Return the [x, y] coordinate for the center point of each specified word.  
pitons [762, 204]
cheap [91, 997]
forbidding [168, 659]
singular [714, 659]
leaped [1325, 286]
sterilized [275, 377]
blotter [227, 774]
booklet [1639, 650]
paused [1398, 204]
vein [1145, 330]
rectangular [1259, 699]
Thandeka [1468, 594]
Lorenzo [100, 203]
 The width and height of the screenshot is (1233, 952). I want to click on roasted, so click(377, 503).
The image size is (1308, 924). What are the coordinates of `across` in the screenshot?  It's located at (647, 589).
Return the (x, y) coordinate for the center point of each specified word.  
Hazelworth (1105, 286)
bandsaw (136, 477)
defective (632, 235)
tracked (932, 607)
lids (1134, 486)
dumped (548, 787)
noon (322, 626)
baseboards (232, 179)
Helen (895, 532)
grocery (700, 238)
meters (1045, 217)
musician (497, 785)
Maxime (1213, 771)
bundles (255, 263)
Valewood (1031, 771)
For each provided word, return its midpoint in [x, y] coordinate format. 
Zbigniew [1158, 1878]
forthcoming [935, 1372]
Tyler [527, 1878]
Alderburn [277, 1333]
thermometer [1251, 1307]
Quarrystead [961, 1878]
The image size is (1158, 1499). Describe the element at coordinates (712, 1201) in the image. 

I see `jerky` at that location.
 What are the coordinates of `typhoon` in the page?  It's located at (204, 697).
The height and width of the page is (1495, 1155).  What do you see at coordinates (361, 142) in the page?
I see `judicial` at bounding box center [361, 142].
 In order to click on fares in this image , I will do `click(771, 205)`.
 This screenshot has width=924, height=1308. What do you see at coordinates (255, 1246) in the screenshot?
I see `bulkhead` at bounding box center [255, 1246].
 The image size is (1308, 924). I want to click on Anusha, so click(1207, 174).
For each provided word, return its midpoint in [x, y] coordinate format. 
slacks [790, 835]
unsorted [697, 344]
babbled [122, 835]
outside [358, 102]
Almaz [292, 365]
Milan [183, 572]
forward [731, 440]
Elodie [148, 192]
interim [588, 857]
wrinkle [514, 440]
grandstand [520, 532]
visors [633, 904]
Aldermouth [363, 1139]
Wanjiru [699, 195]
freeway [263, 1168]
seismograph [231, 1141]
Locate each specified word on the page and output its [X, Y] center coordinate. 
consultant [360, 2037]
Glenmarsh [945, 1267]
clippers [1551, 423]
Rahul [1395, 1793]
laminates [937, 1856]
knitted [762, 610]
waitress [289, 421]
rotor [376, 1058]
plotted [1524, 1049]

§ §

*Exercise*
Reproduce all of the material above line for line, with no changes.

*Exercise response*
Return the [x, y] coordinate for the center point of each specified word.  
pitons [762, 204]
cheap [91, 997]
forbidding [168, 659]
singular [714, 659]
leaped [1325, 286]
sterilized [275, 377]
blotter [227, 774]
booklet [1639, 650]
paused [1398, 204]
vein [1145, 330]
rectangular [1259, 699]
Thandeka [1468, 594]
Lorenzo [100, 203]
 The width and height of the screenshot is (1233, 952). I want to click on roasted, so click(377, 503).
The image size is (1308, 924). What are the coordinates of `across` in the screenshot?  It's located at (647, 589).
Return the (x, y) coordinate for the center point of each specified word.  
Hazelworth (1105, 286)
bandsaw (136, 477)
defective (632, 235)
tracked (932, 607)
lids (1134, 486)
dumped (548, 787)
noon (322, 626)
baseboards (232, 179)
Helen (895, 532)
grocery (700, 238)
meters (1045, 217)
musician (497, 785)
Maxime (1213, 771)
bundles (255, 263)
Valewood (1031, 771)
For each provided word, return its midpoint in [x, y] coordinate format. 
Zbigniew [1158, 1878]
forthcoming [935, 1372]
Tyler [527, 1878]
Alderburn [277, 1333]
thermometer [1251, 1307]
Quarrystead [961, 1878]
The image size is (1158, 1499). Describe the element at coordinates (712, 1201) in the image. 

I see `jerky` at that location.
 What are the coordinates of `typhoon` in the page?  It's located at (204, 697).
The height and width of the page is (1495, 1155).  What do you see at coordinates (361, 142) in the page?
I see `judicial` at bounding box center [361, 142].
 In order to click on fares in this image , I will do `click(771, 205)`.
 This screenshot has width=924, height=1308. What do you see at coordinates (255, 1246) in the screenshot?
I see `bulkhead` at bounding box center [255, 1246].
 The image size is (1308, 924). I want to click on Anusha, so click(1207, 174).
For each provided word, return its midpoint in [x, y] coordinate format. 
slacks [790, 835]
unsorted [697, 344]
babbled [122, 835]
outside [358, 102]
Almaz [292, 365]
Milan [183, 572]
forward [731, 440]
Elodie [148, 192]
interim [588, 857]
wrinkle [514, 440]
grandstand [520, 532]
visors [633, 904]
Aldermouth [363, 1139]
Wanjiru [699, 195]
freeway [263, 1168]
seismograph [231, 1141]
Locate each specified word on the page and output its [X, Y] center coordinate. 
consultant [360, 2037]
Glenmarsh [945, 1267]
clippers [1551, 423]
Rahul [1395, 1793]
laminates [937, 1856]
knitted [762, 610]
waitress [289, 421]
rotor [376, 1058]
plotted [1524, 1049]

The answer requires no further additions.